TASK GOAL:
From the line that contains "U2 pin DE: U1/PD0 -> J2/1" through the end of the records below, write out each line exactly as it appears, but not the pictures.

Version comparison data:

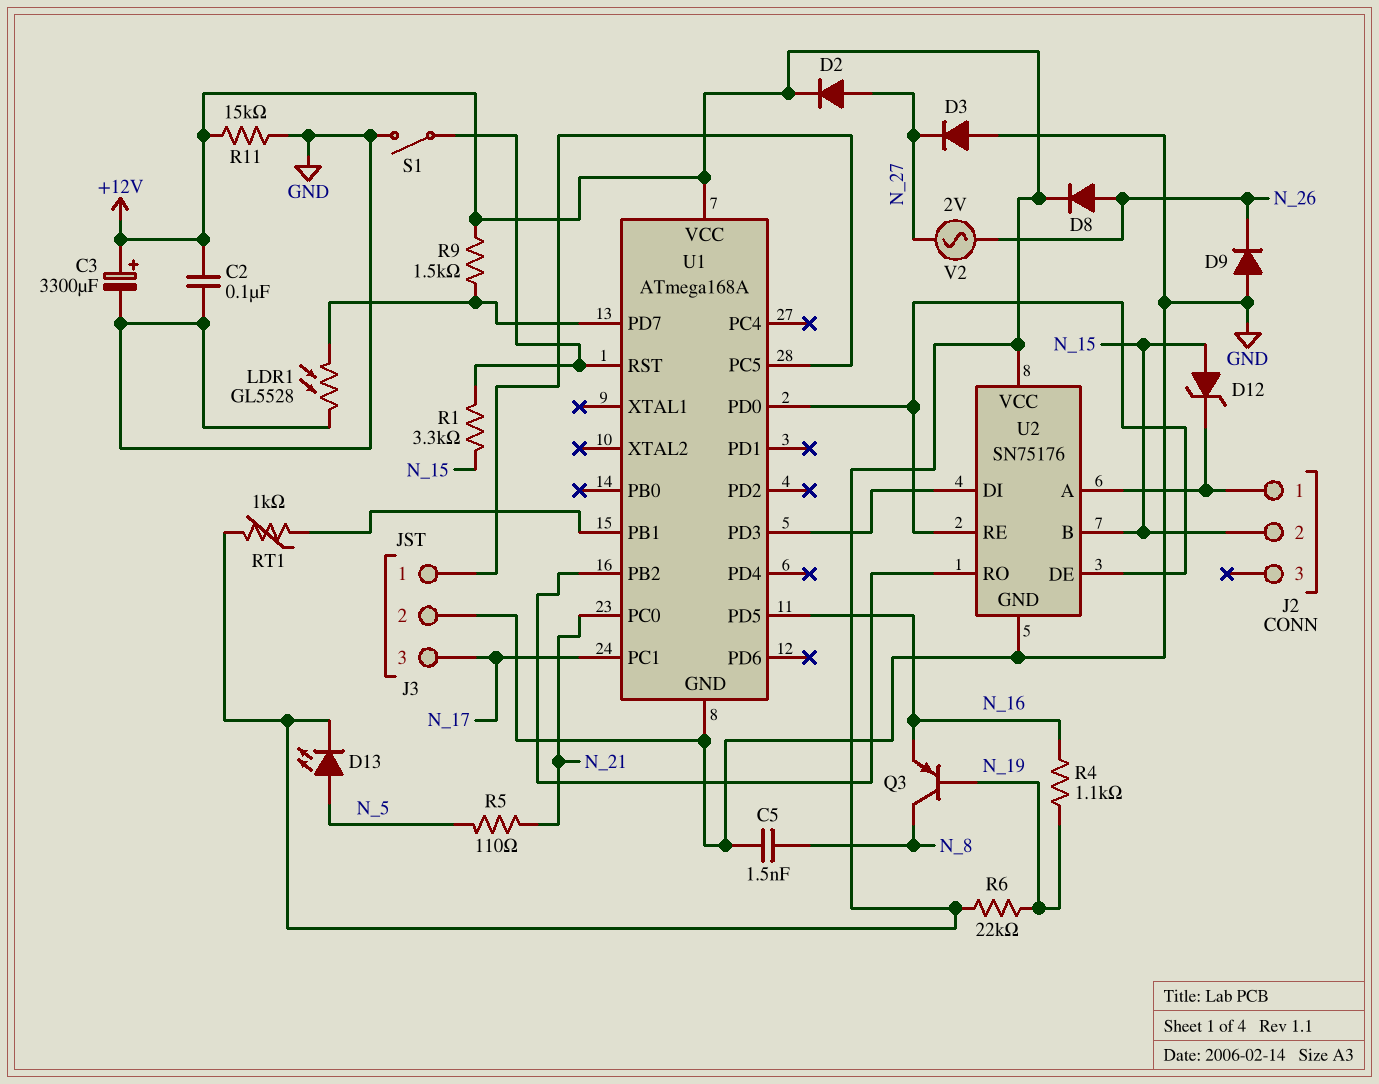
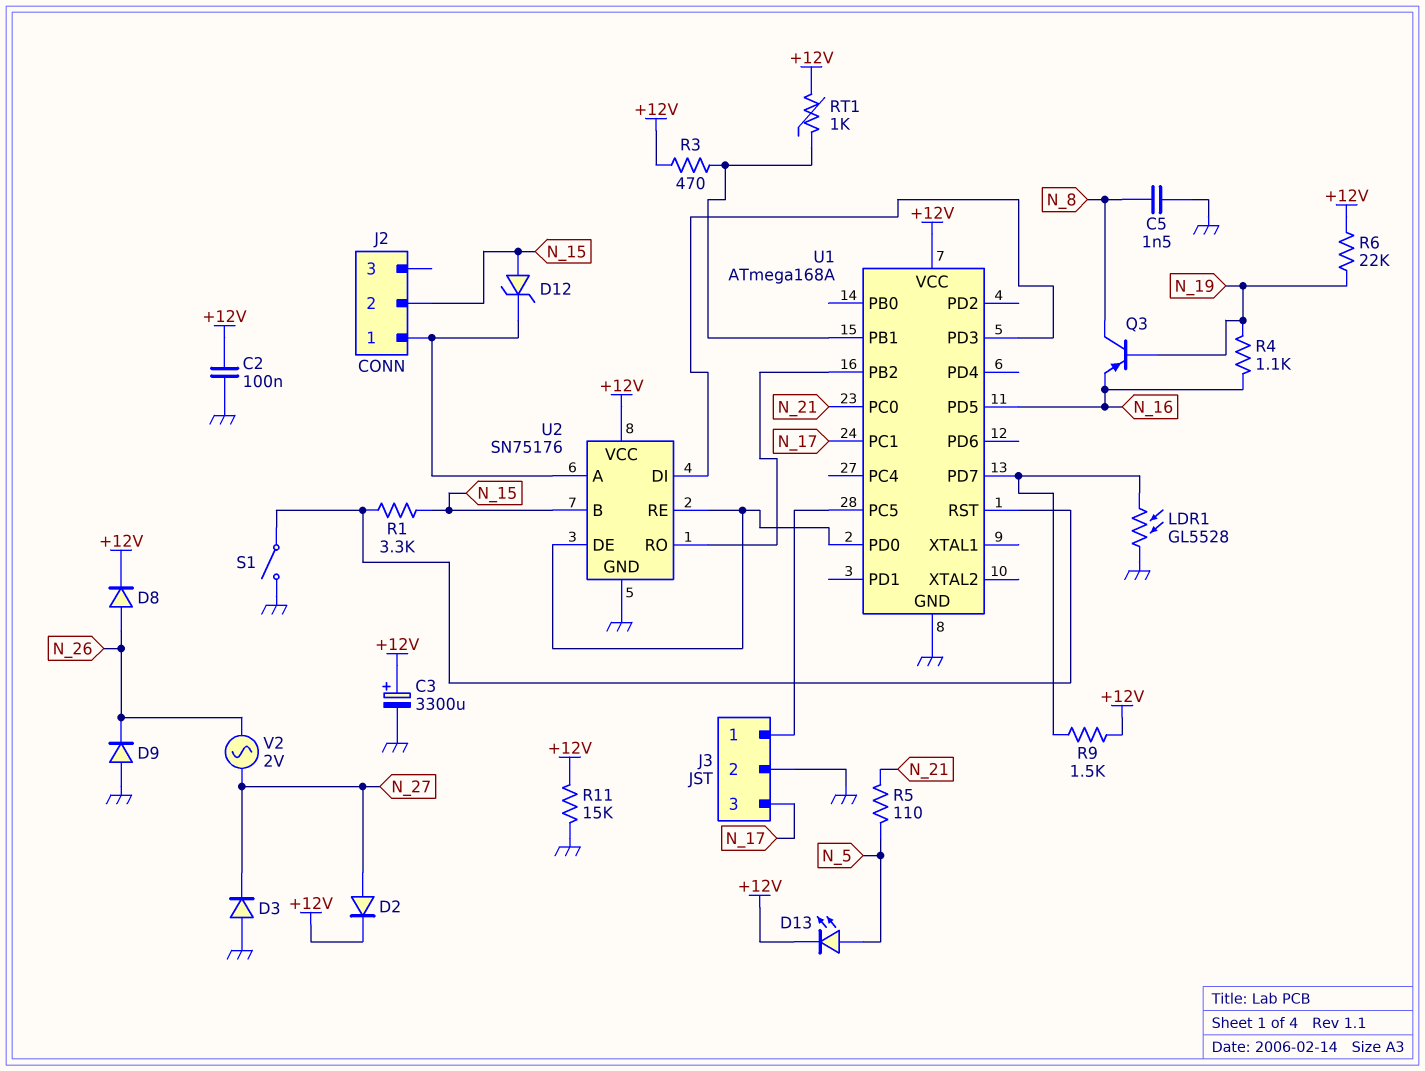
R3: none -> 470 (+12V, U1/PB1)

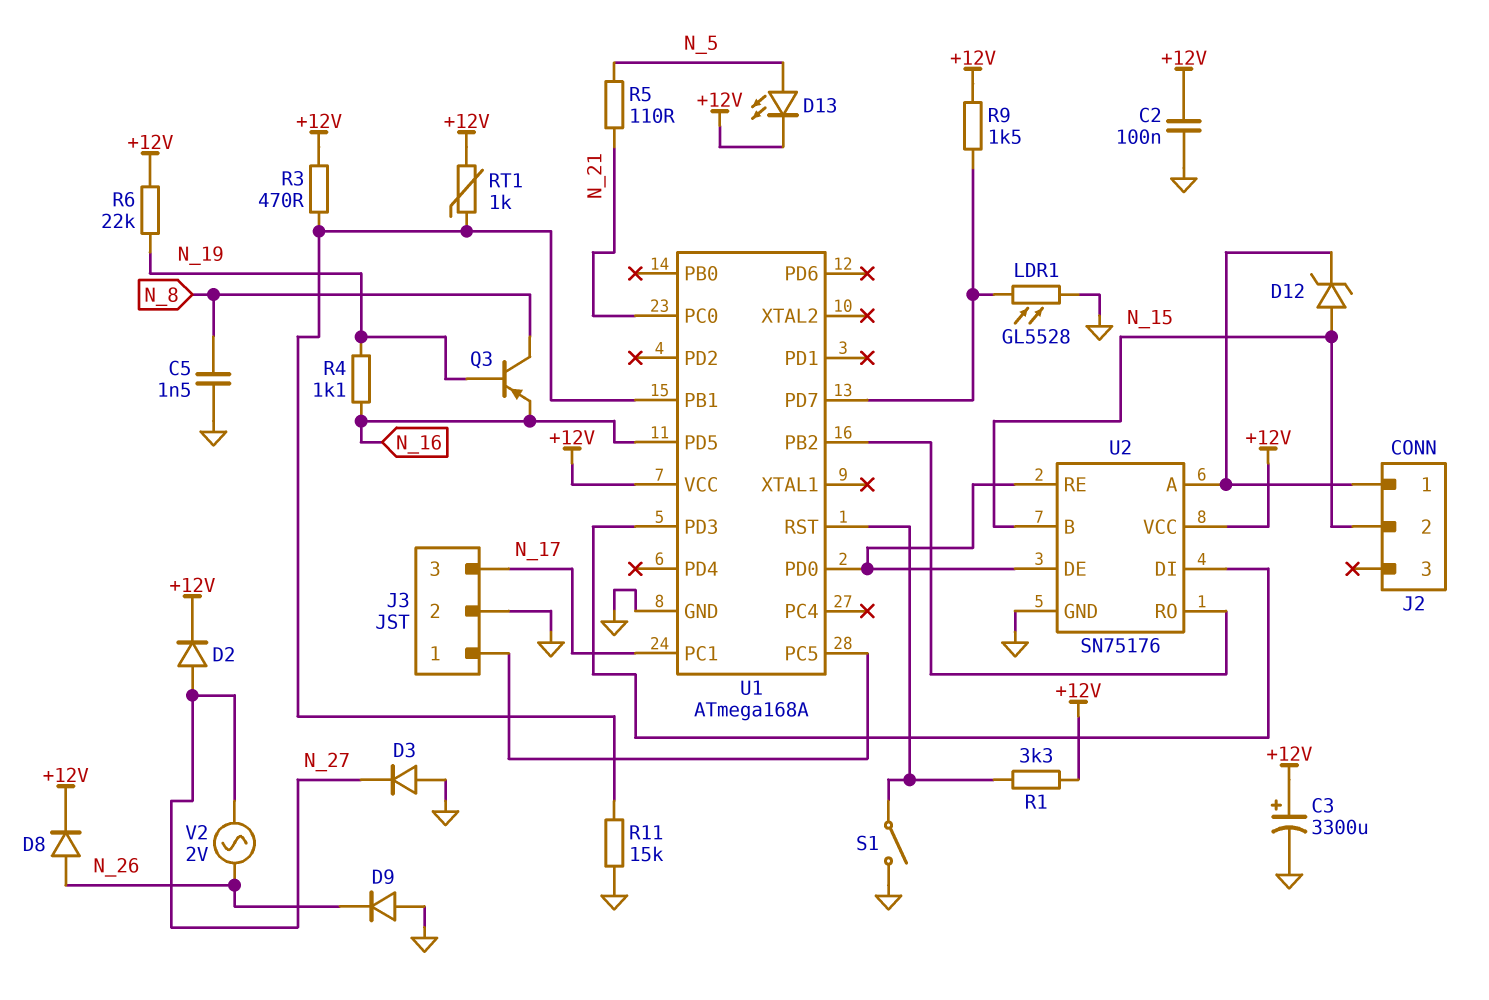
R1: 3.3k (N_15, U1/RST) -> 3.3k (+12V, U1/RST)
R11: 15k (+12V, GND) -> 15k (GND, U1/PB1)

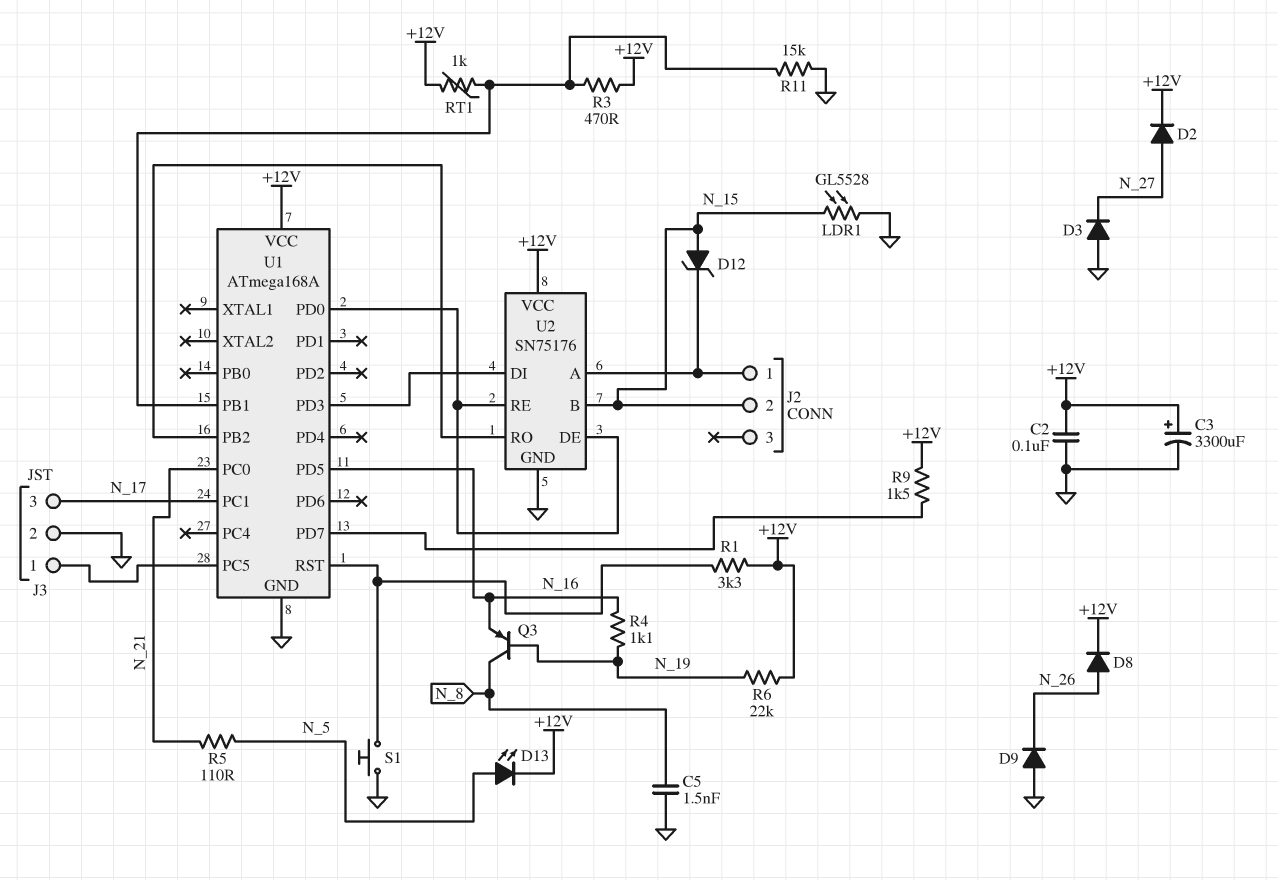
LDR1: GL5528 (GND, U1/PD7) -> GL5528 (GND, N_15)
S1: switch (GND, U1/RST) -> button (GND, U1/RST)
V2: AC 2V (N_26, N_27) -> none

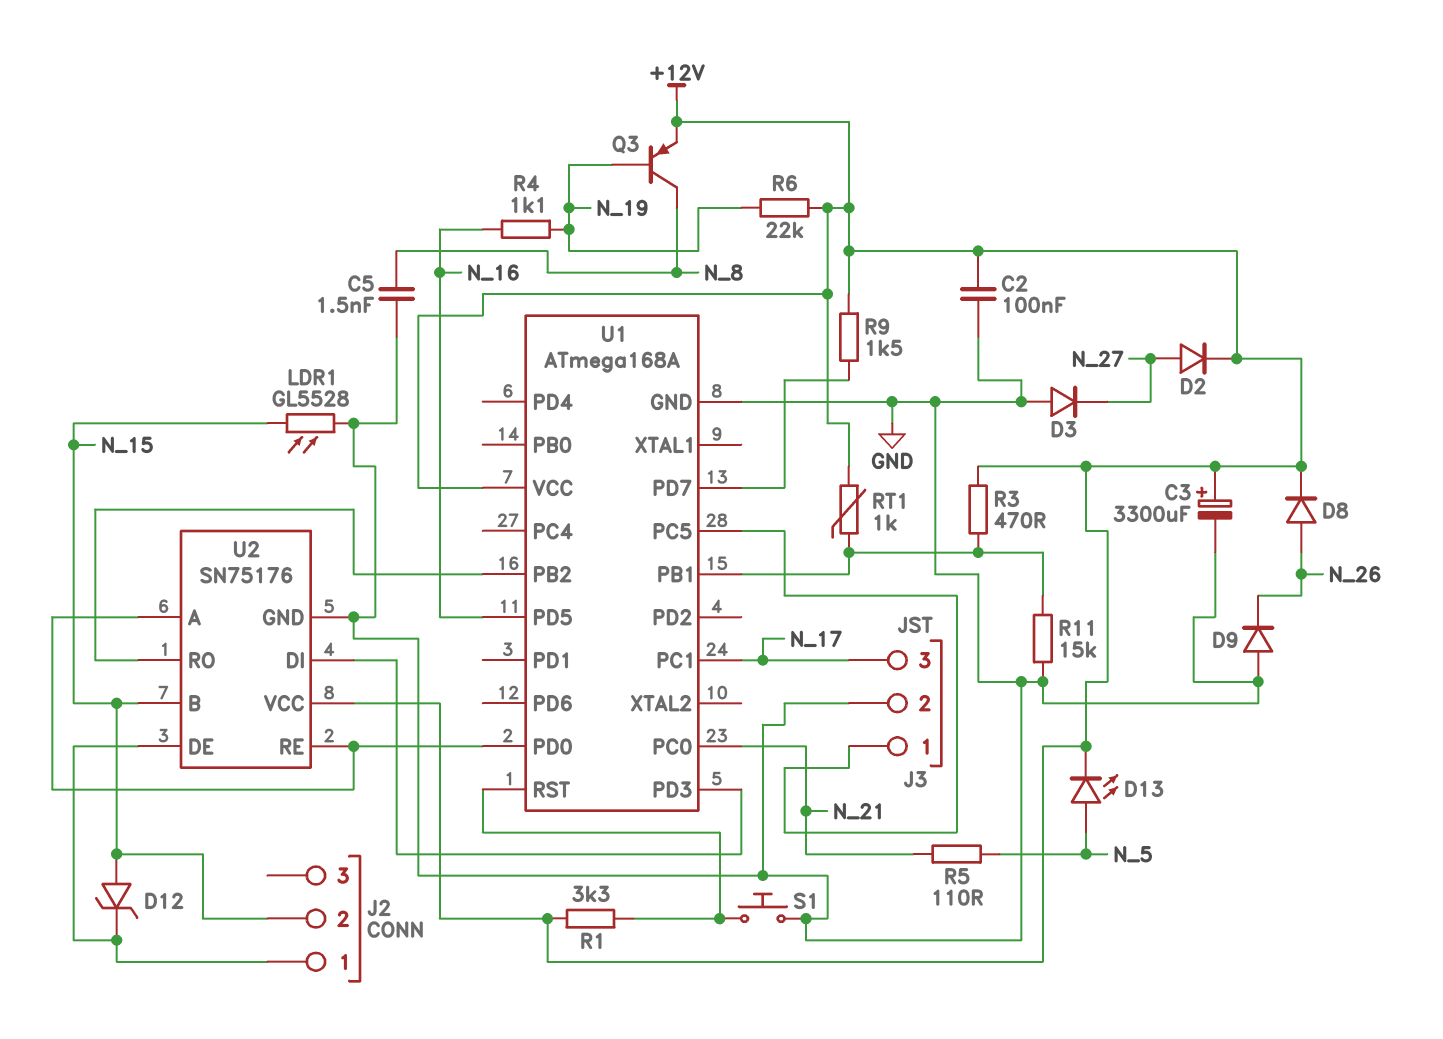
Q3: PNP (B N_19, C N_8, E N_16) -> PNP (B N_19, C N_8, E +12V)
U2 pin A: J2/1 -> U1/PD0
U2 pin DE: U1/PD0 -> J2/1

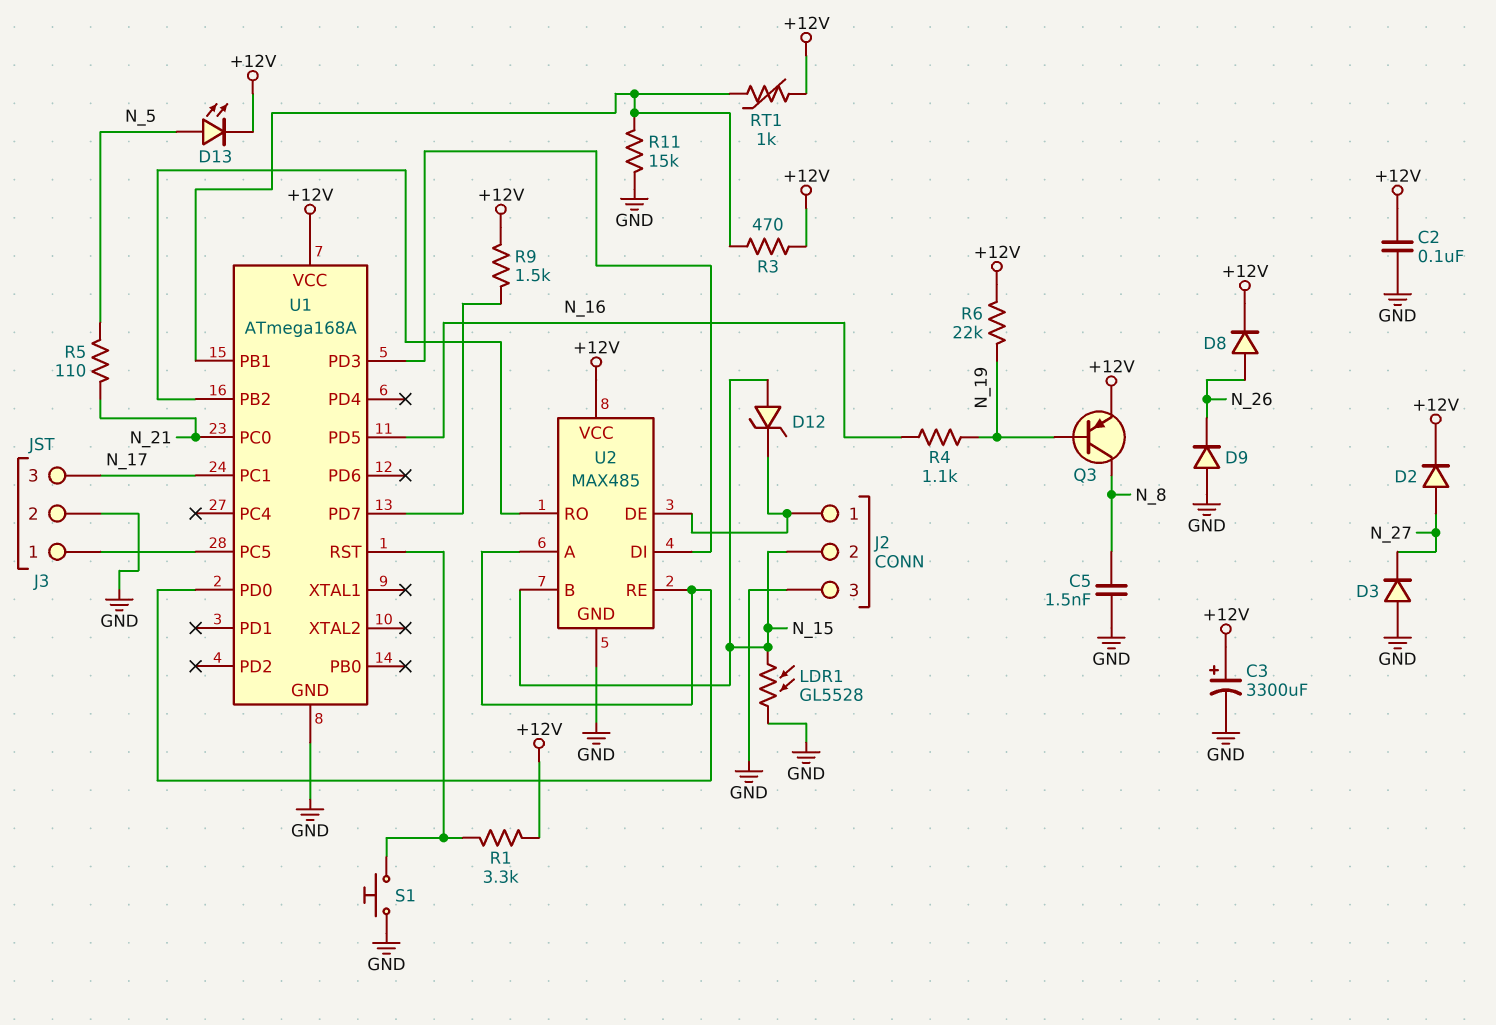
J2 pin 3: none -> GND
U2: SN75176 -> MAX485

EXERCISE RESULT:
U2 pin DE: U1/PD0 -> J2/1

J2 pin 3: none -> GND
U2: SN75176 -> MAX485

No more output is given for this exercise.